▸ Records to use:

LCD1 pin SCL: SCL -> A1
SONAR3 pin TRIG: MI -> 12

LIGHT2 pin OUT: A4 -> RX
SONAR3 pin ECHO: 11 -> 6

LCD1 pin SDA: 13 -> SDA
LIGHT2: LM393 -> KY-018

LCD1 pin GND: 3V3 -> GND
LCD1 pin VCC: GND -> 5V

==

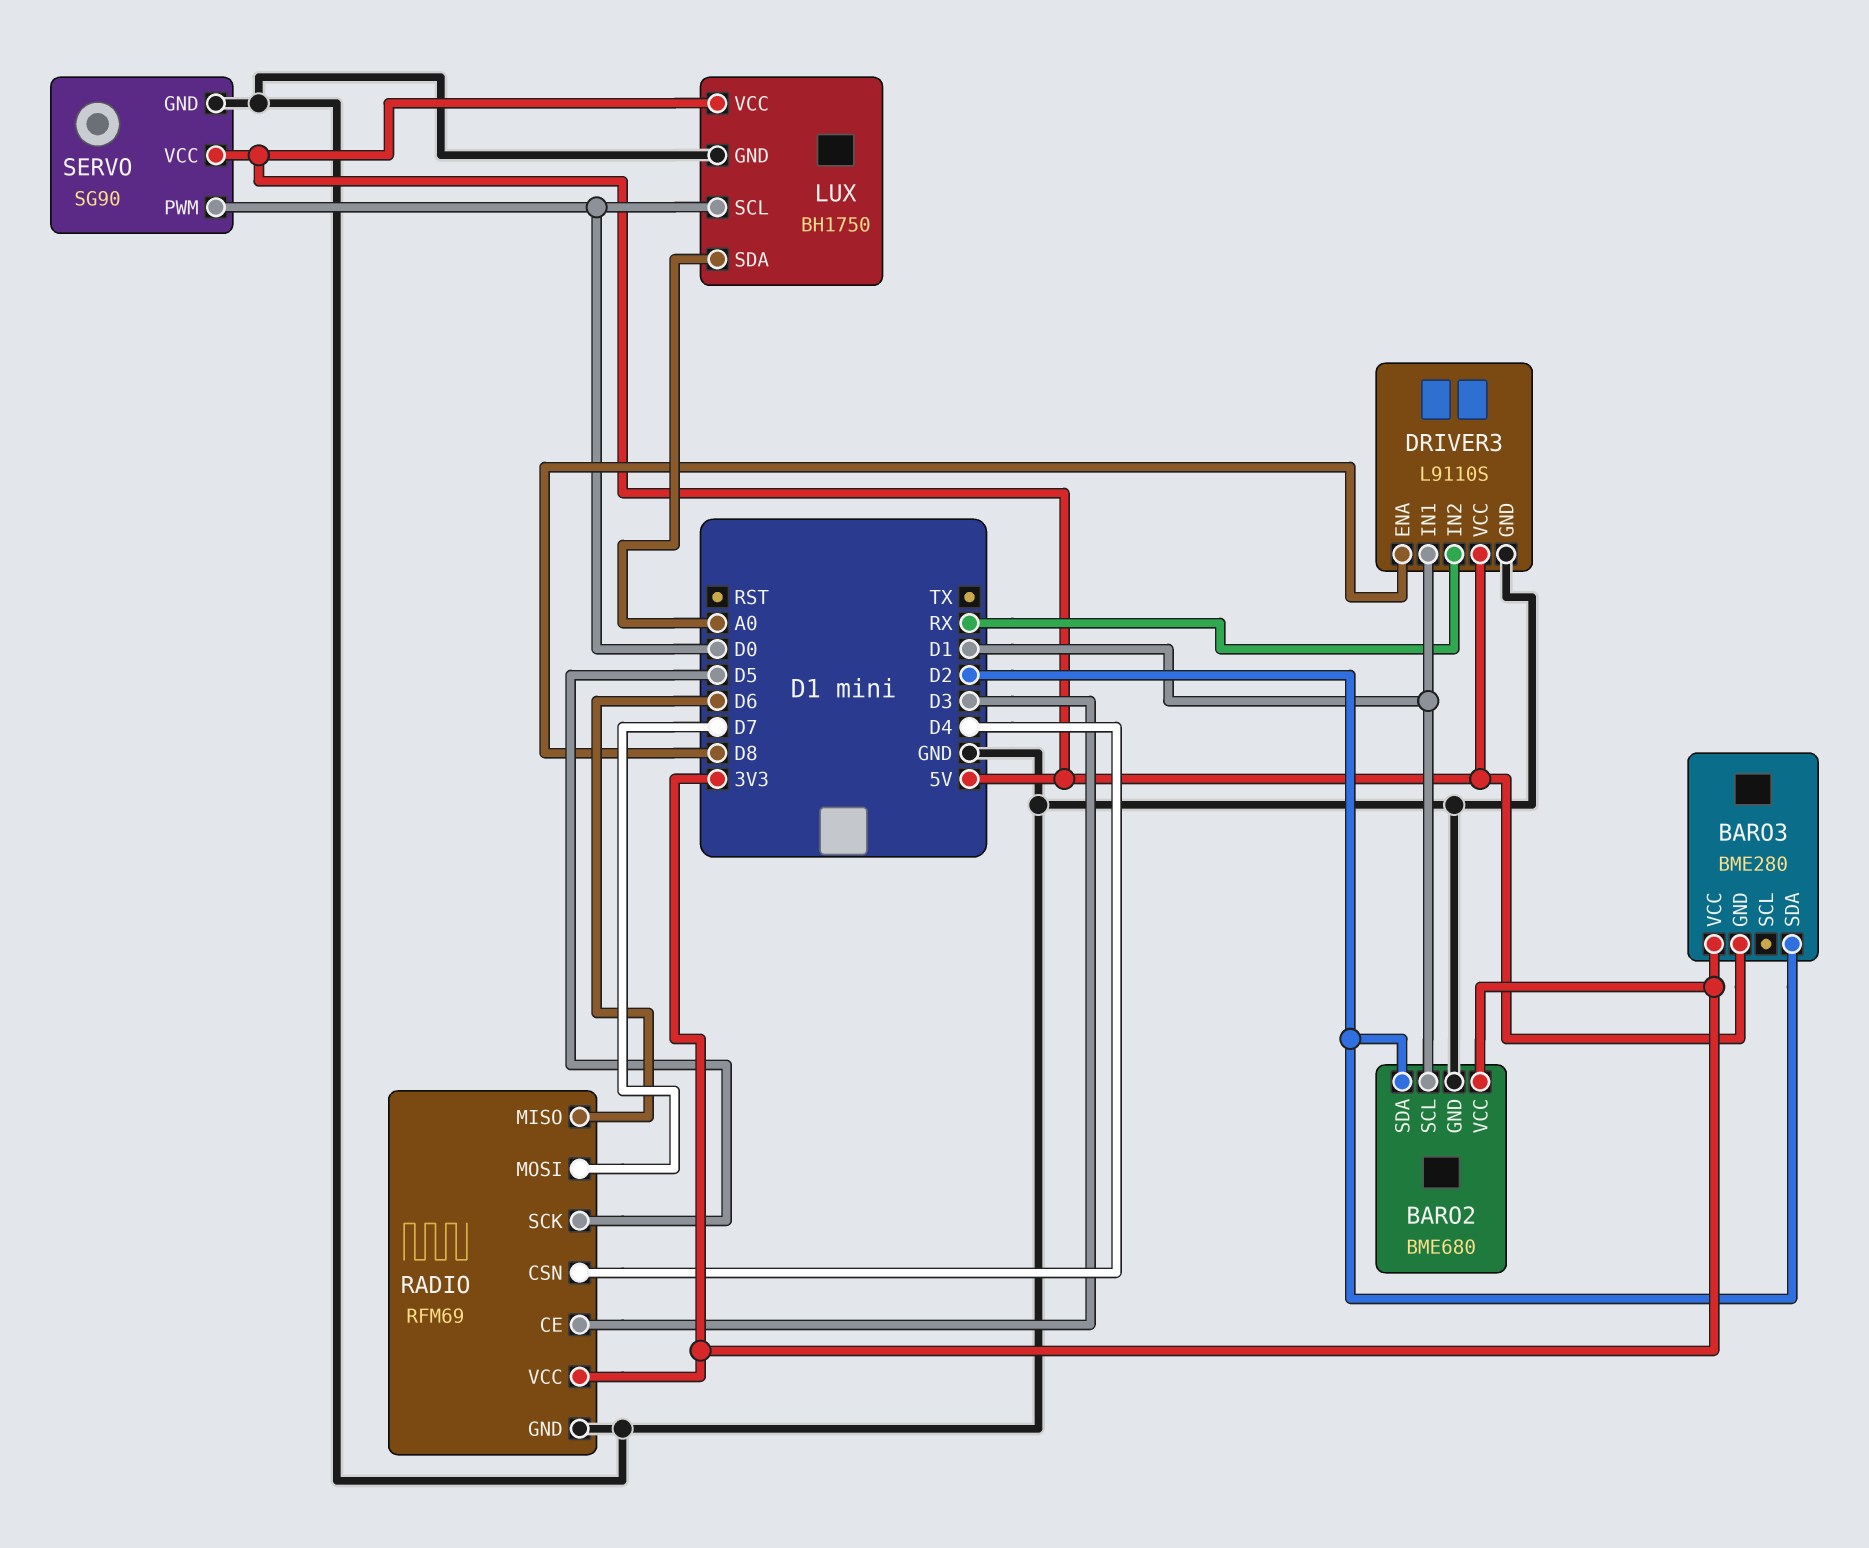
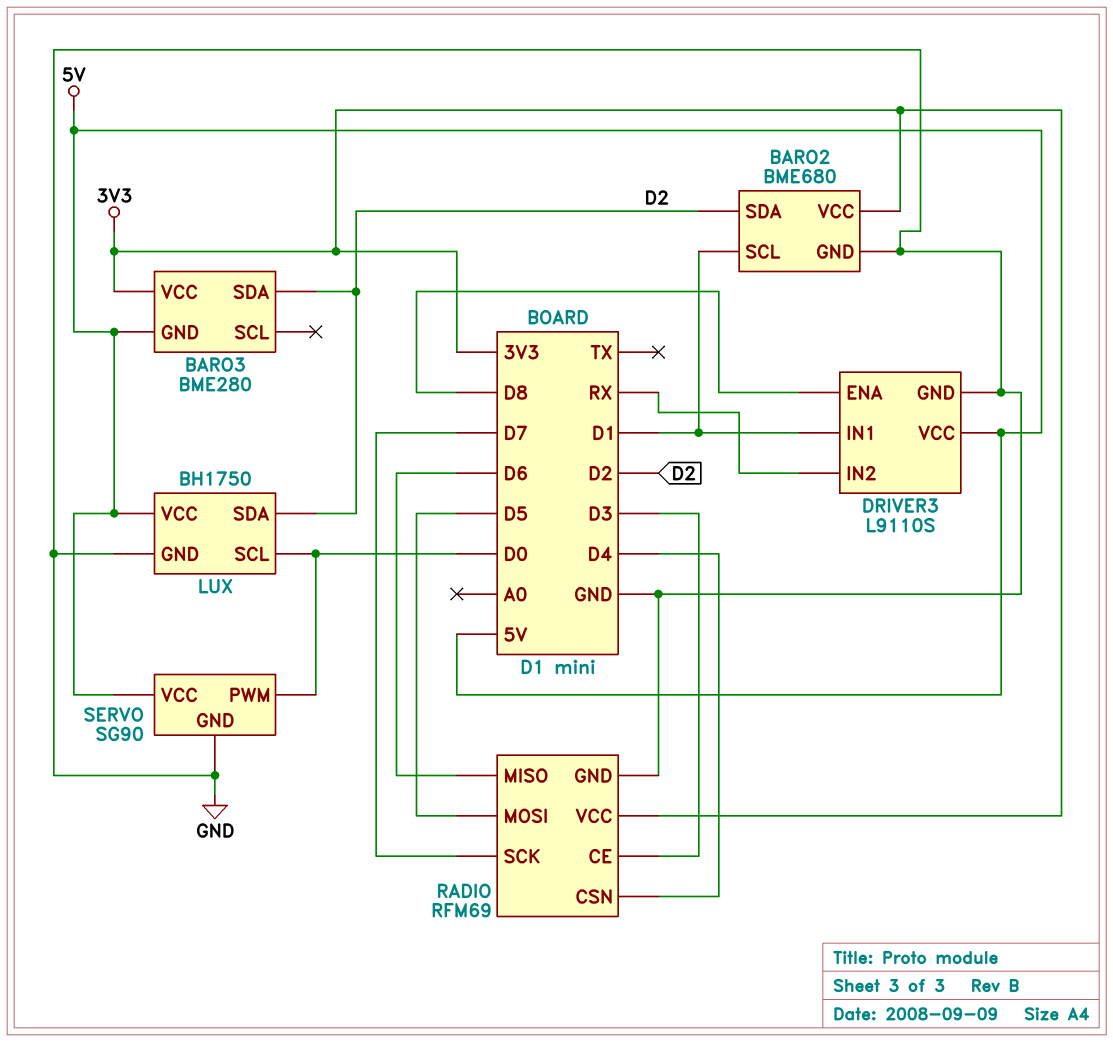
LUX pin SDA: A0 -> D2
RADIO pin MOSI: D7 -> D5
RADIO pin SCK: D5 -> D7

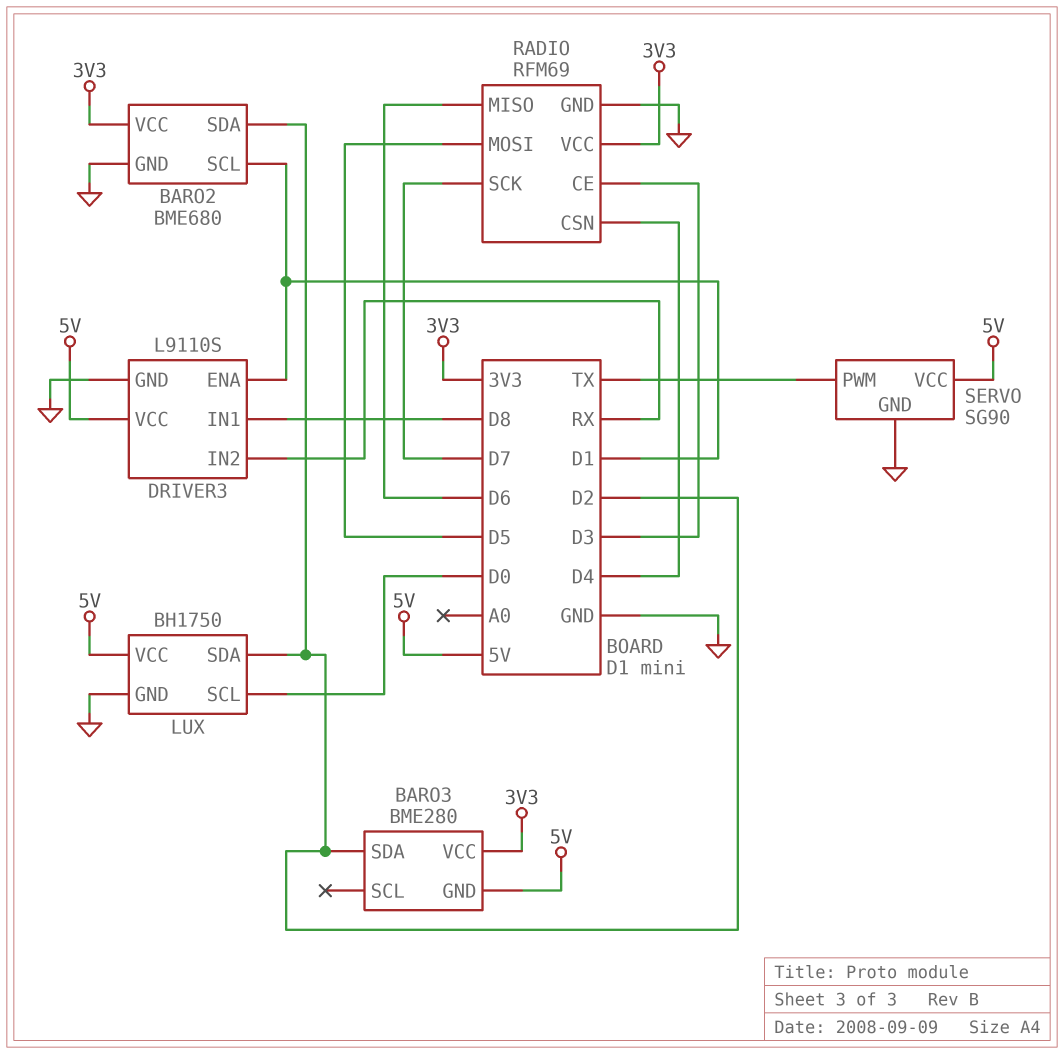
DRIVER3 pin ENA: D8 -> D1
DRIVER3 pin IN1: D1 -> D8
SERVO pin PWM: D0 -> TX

▸ Problem statement:
Among the records above, only the lines between the line holding "LCD1 pin SDA: 13 -> SDA" and the line holding "LCD1 pin VCC: GND -> 5V", inclusive, are to be output, exactly as written.

▸ Result:
LCD1 pin SDA: 13 -> SDA
LIGHT2: LM393 -> KY-018

LCD1 pin GND: 3V3 -> GND
LCD1 pin VCC: GND -> 5V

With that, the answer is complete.